Directions for this task:
The answer must consist of each line below that contains the string "star".

Object displacement listings:
##############################

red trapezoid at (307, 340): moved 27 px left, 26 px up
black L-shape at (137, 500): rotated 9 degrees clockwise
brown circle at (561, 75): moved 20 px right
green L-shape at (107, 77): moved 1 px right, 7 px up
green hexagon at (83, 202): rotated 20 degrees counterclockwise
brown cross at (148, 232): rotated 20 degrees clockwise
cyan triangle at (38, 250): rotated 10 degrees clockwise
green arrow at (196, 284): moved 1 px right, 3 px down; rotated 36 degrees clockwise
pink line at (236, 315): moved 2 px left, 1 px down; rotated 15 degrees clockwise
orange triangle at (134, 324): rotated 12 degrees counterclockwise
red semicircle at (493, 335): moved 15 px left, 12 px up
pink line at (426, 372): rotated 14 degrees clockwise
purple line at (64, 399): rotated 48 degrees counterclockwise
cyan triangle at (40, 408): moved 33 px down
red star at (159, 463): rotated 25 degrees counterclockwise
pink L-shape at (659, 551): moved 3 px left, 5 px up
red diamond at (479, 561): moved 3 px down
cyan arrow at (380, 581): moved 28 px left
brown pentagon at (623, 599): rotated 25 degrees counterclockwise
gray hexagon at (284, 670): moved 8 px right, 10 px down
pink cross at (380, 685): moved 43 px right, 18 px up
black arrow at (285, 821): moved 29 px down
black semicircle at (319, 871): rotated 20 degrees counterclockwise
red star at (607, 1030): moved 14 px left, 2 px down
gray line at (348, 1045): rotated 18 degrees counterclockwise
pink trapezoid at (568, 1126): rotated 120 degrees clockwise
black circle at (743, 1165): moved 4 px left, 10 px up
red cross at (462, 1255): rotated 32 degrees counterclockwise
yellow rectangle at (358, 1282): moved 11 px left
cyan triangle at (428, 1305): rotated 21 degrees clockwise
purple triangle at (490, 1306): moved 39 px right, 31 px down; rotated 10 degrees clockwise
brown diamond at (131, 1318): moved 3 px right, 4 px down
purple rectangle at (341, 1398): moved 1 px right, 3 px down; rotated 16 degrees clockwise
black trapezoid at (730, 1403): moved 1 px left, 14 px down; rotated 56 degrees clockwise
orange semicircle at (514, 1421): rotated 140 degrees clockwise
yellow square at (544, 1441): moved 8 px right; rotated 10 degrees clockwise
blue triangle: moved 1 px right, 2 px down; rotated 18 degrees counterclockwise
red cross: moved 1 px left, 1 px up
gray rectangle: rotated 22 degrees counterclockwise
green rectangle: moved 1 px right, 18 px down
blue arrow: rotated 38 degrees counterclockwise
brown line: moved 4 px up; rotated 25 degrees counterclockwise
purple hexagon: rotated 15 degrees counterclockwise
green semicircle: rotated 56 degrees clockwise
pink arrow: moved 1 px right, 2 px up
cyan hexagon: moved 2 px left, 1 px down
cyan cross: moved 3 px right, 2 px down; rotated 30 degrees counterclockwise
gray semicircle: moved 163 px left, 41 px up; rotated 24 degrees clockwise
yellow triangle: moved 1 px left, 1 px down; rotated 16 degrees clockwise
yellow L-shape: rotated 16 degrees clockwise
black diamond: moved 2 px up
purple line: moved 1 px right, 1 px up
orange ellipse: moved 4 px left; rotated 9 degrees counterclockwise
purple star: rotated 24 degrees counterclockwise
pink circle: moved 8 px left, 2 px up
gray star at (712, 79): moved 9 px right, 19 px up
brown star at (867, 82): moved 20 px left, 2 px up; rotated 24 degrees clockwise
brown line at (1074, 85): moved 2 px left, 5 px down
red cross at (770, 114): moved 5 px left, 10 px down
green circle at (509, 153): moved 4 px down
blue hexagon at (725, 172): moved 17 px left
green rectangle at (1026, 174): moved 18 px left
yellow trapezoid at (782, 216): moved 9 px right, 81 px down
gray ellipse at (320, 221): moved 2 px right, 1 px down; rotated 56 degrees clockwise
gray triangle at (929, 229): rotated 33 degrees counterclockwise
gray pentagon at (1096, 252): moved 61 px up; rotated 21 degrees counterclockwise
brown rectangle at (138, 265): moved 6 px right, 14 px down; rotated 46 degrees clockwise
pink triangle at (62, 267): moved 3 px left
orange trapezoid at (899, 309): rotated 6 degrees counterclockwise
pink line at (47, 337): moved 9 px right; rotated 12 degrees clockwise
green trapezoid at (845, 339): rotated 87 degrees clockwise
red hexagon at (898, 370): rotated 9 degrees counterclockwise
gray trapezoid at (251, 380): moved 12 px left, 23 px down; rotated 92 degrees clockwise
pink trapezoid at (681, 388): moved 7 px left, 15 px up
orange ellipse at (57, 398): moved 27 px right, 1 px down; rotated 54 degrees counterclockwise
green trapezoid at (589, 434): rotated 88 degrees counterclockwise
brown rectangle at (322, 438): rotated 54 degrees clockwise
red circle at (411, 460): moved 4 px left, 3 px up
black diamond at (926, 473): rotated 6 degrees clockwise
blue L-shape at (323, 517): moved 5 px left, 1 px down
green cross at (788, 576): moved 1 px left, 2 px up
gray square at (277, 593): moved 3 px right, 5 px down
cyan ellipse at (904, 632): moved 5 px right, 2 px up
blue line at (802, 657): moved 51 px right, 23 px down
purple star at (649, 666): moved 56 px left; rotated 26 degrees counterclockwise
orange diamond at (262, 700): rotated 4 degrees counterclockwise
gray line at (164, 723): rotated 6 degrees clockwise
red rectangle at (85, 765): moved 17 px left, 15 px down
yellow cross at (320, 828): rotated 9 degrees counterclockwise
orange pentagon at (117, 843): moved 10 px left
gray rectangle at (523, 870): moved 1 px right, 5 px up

##############################

Response area:
red star at (159, 463): rotated 25 degrees counterclockwise
red star at (607, 1030): moved 14 px left, 2 px down
purple star: rotated 24 degrees counterclockwise
gray star at (712, 79): moved 9 px right, 19 px up
brown star at (867, 82): moved 20 px left, 2 px up; rotated 24 degrees clockwise
purple star at (649, 666): moved 56 px left; rotated 26 degrees counterclockwise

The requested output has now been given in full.